(Before-and-after change records)

= Beginning of Section =

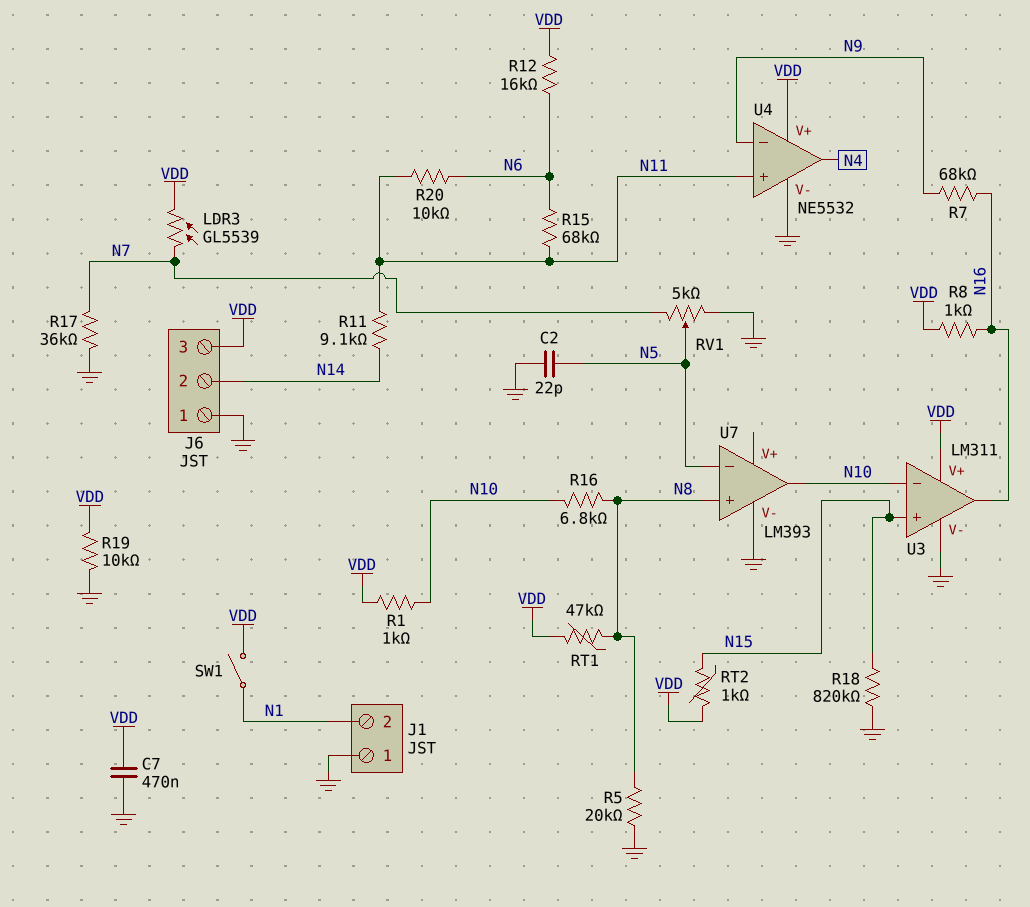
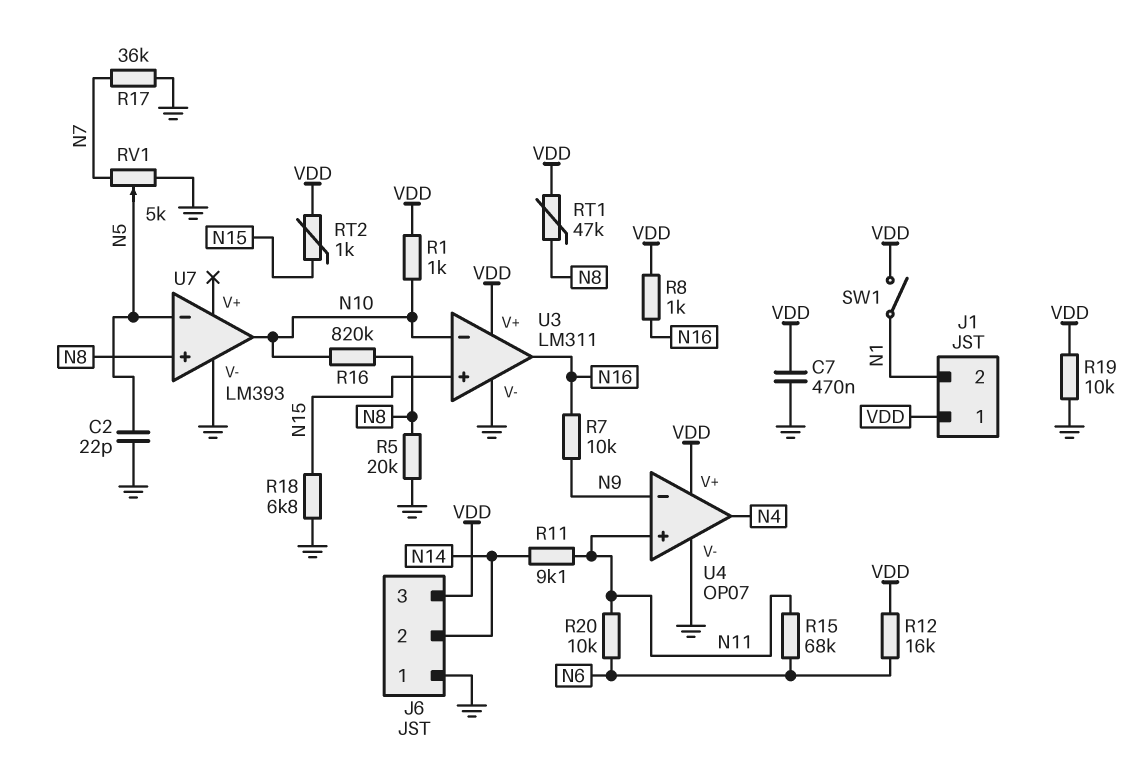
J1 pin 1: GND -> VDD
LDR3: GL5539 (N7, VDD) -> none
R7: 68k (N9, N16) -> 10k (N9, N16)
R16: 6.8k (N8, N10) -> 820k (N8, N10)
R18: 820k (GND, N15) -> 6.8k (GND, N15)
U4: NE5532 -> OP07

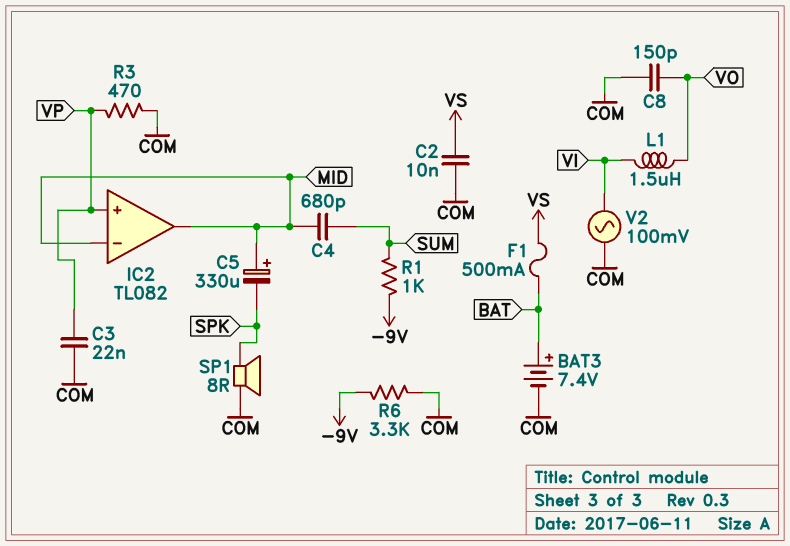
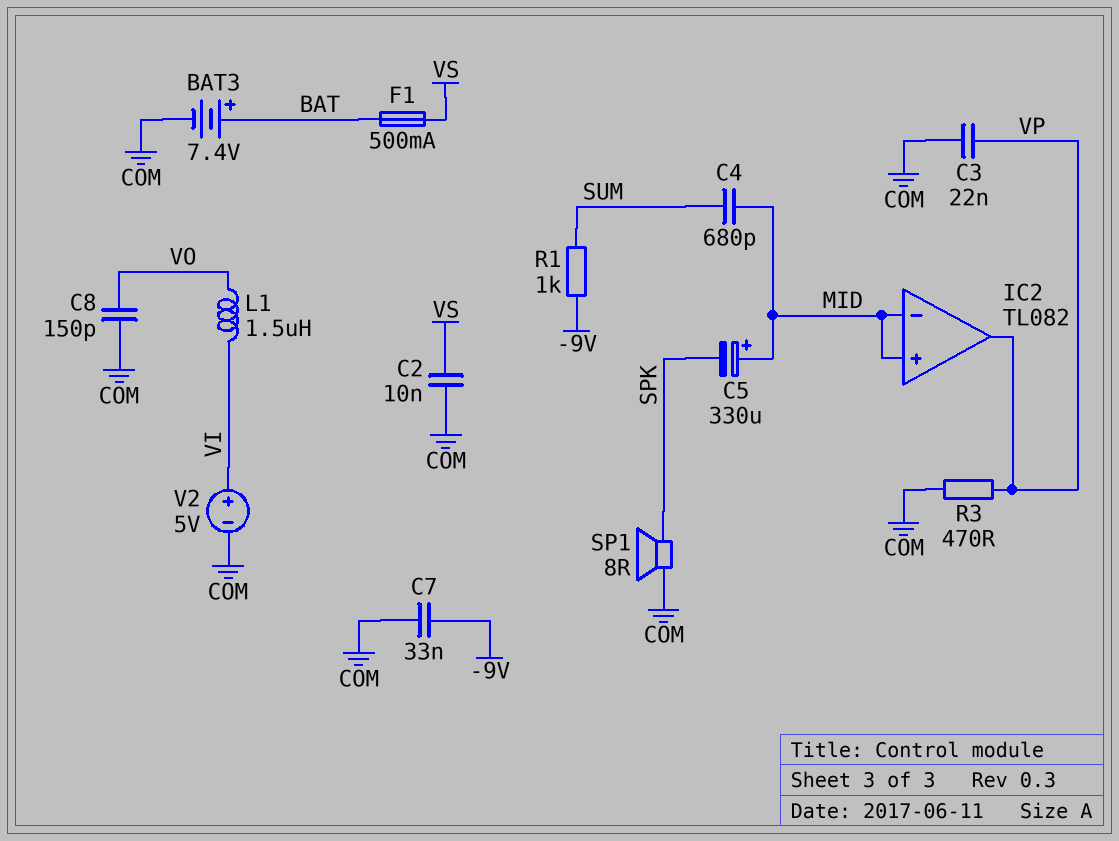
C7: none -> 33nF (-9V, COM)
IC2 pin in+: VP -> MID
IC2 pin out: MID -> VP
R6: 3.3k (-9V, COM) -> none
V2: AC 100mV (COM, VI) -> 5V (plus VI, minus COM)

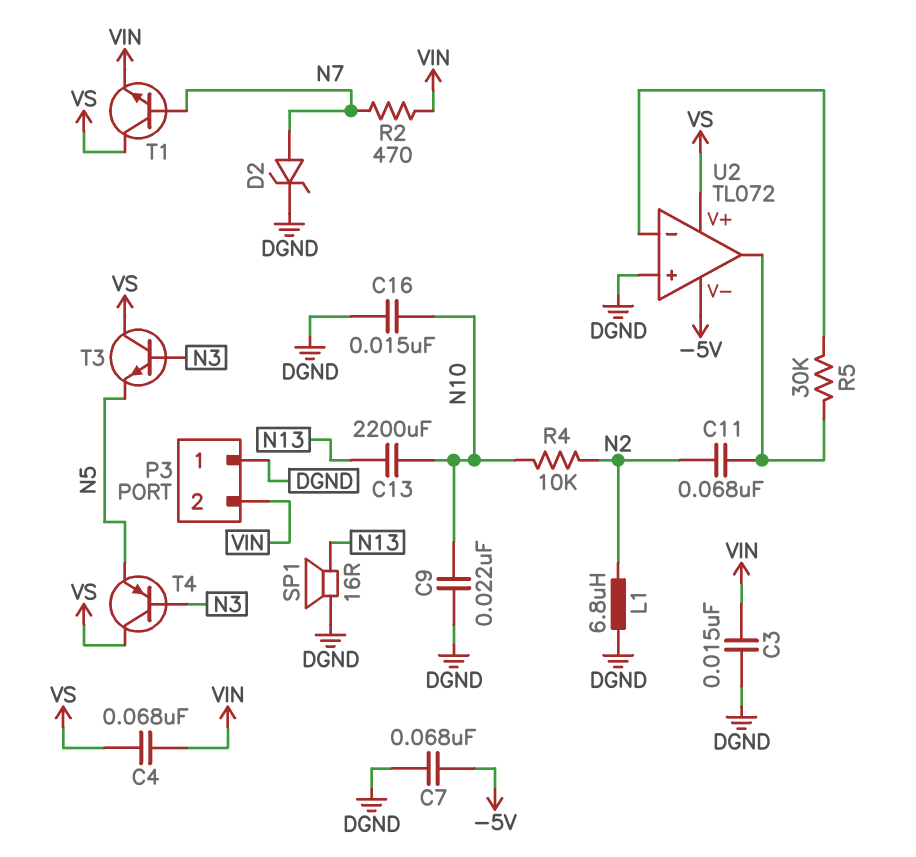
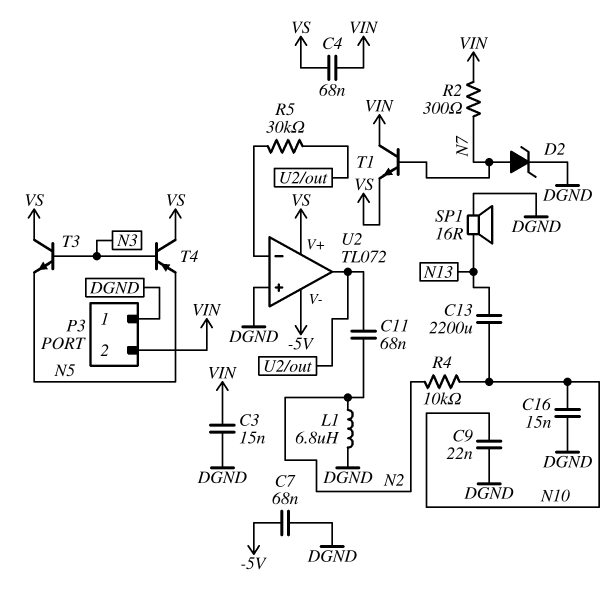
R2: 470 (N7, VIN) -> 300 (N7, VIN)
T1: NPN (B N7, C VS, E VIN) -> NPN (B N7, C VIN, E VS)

= End of Section =

*What is being asked*
Tally up the lines in the data that hold the word "none". Only the total should be given.

*Result of this exercise*
3